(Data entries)
%%

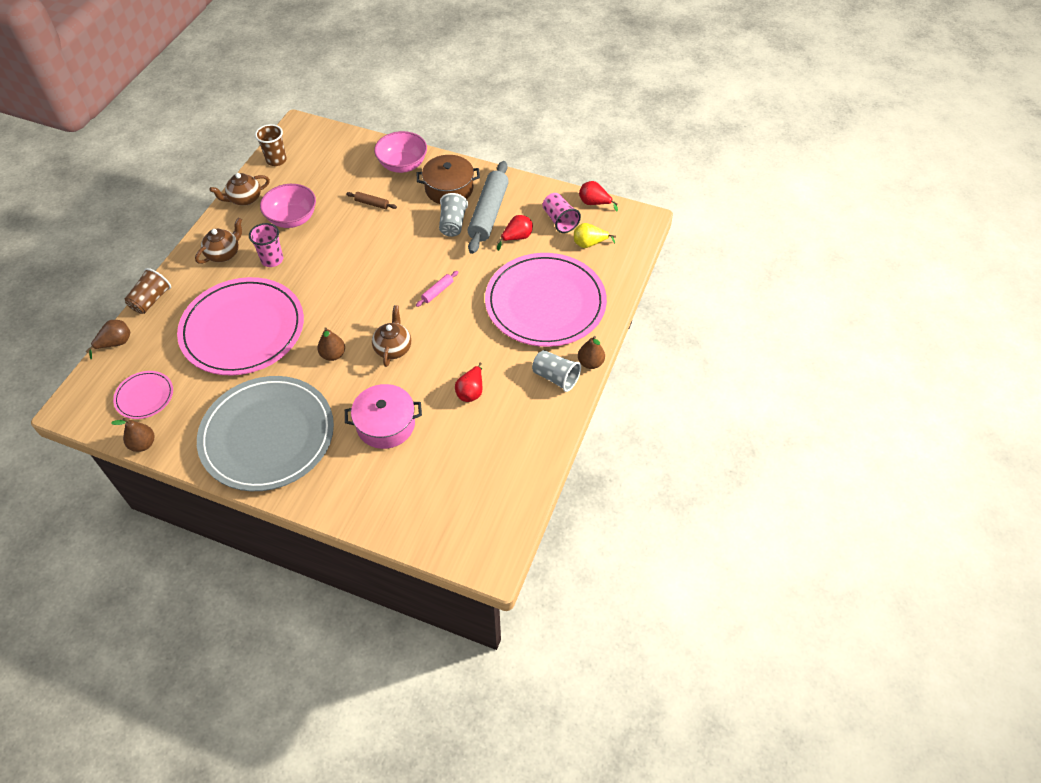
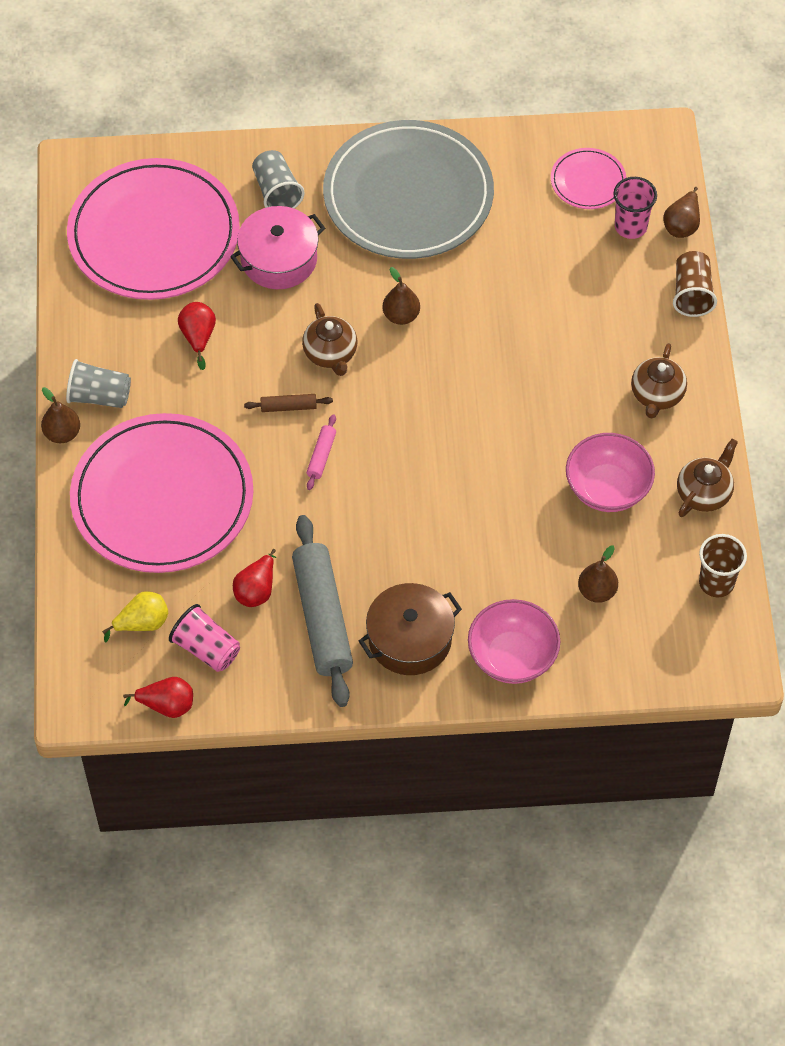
camera: 155 degrees right, 5 degrees up
brown pear [111,418,154,452] -> brown pear moved to [578,545,618,603]
pink plate [177,277,304,375] -> pink plate moved to [67,158,240,300]
pink cup [249,223,283,267] -> pink cup moved to [613,177,657,239]
brown rolling pin [346,192,397,209] -> brown rolling pin moved to [244,394,333,412]
grey cup [439,193,468,237] -> grey cup moved to [252,150,305,208]

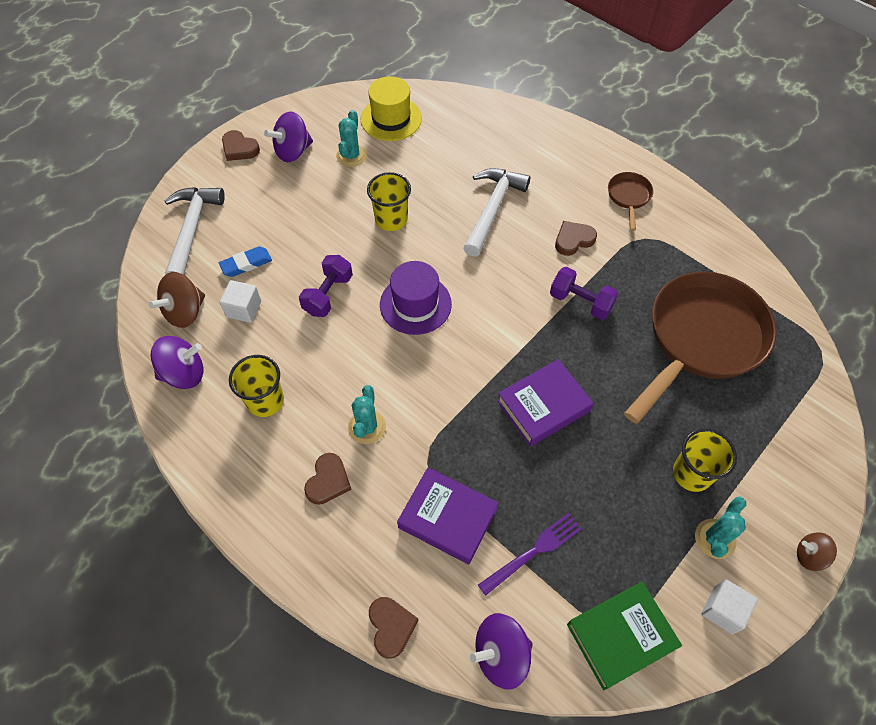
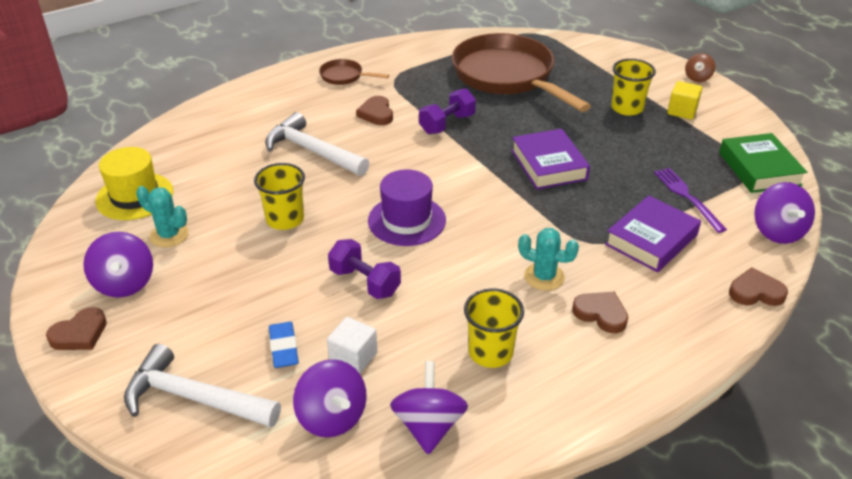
camera: 75 degrees left, 20 degrees down
brown spinning top [149,272,205,328] -> purple spinning top [293,359,367,437]
turquoise cactus [695,497,746,559] -> yellow cube [667,81,702,120]
white cube [702,579,758,634] -> none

%%

# [Exercise aim]
Exactly as they appear above, print all the lines, but not the pictures.

# [Response area]
camera: 155 degrees right, 5 degrees up
brown pear [111,418,154,452] -> brown pear moved to [578,545,618,603]
pink plate [177,277,304,375] -> pink plate moved to [67,158,240,300]
pink cup [249,223,283,267] -> pink cup moved to [613,177,657,239]
brown rolling pin [346,192,397,209] -> brown rolling pin moved to [244,394,333,412]
grey cup [439,193,468,237] -> grey cup moved to [252,150,305,208]

camera: 75 degrees left, 20 degrees down
brown spinning top [149,272,205,328] -> purple spinning top [293,359,367,437]
turquoise cactus [695,497,746,559] -> yellow cube [667,81,702,120]
white cube [702,579,758,634] -> none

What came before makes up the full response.